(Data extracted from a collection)
-- Opening Marker --

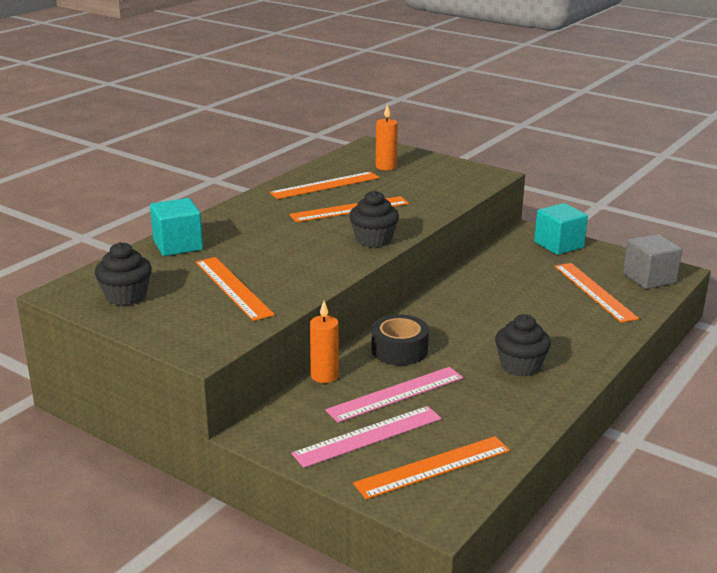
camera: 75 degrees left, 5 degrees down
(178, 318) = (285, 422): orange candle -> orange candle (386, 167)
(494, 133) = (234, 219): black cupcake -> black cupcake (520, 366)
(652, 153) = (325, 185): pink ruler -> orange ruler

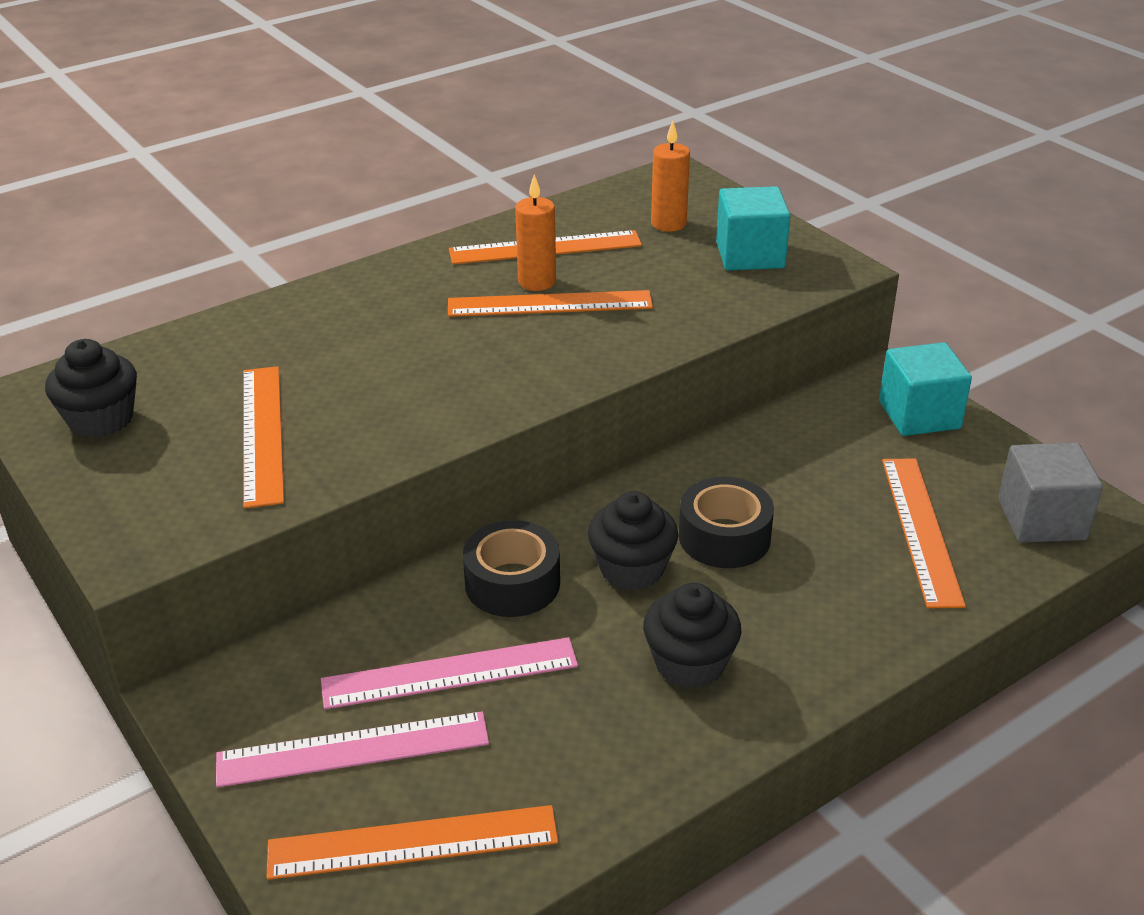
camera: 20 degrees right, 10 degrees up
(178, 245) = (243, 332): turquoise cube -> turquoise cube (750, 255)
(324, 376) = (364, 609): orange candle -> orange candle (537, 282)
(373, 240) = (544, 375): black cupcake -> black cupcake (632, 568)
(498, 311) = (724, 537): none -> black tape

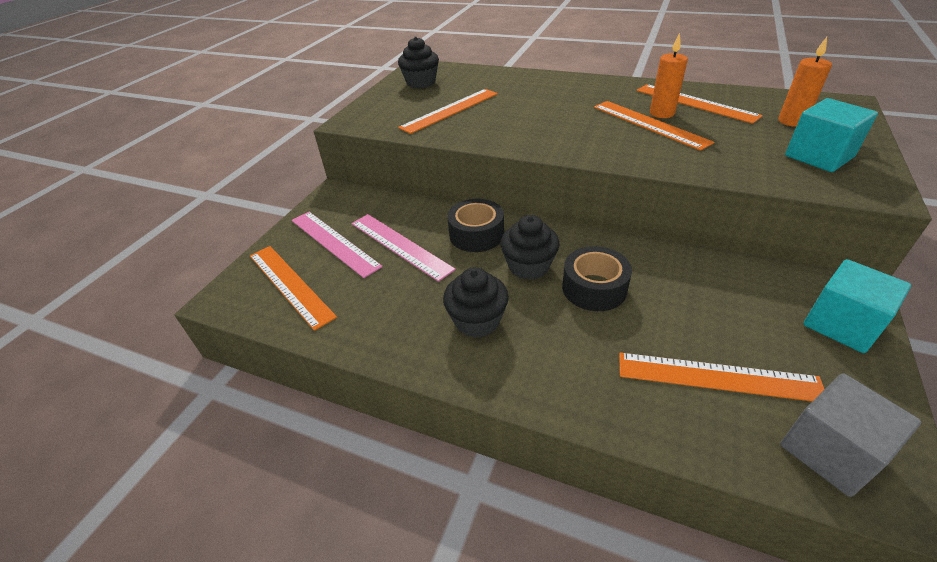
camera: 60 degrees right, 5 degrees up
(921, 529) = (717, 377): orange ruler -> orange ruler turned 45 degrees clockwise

-- Closing Marker --

(Task requirements) Every entry is to be transcribed exactly, but the pictures are to be left out.

(Solution below)
camera: 75 degrees left, 5 degrees down
(178, 318) = (285, 422): orange candle -> orange candle (386, 167)
(494, 133) = (234, 219): black cupcake -> black cupcake (520, 366)
(652, 153) = (325, 185): pink ruler -> orange ruler

camera: 20 degrees right, 10 degrees up
(178, 245) = (243, 332): turquoise cube -> turquoise cube (750, 255)
(324, 376) = (364, 609): orange candle -> orange candle (537, 282)
(373, 240) = (544, 375): black cupcake -> black cupcake (632, 568)
(498, 311) = (724, 537): none -> black tape

camera: 60 degrees right, 5 degrees up
(921, 529) = (717, 377): orange ruler -> orange ruler turned 45 degrees clockwise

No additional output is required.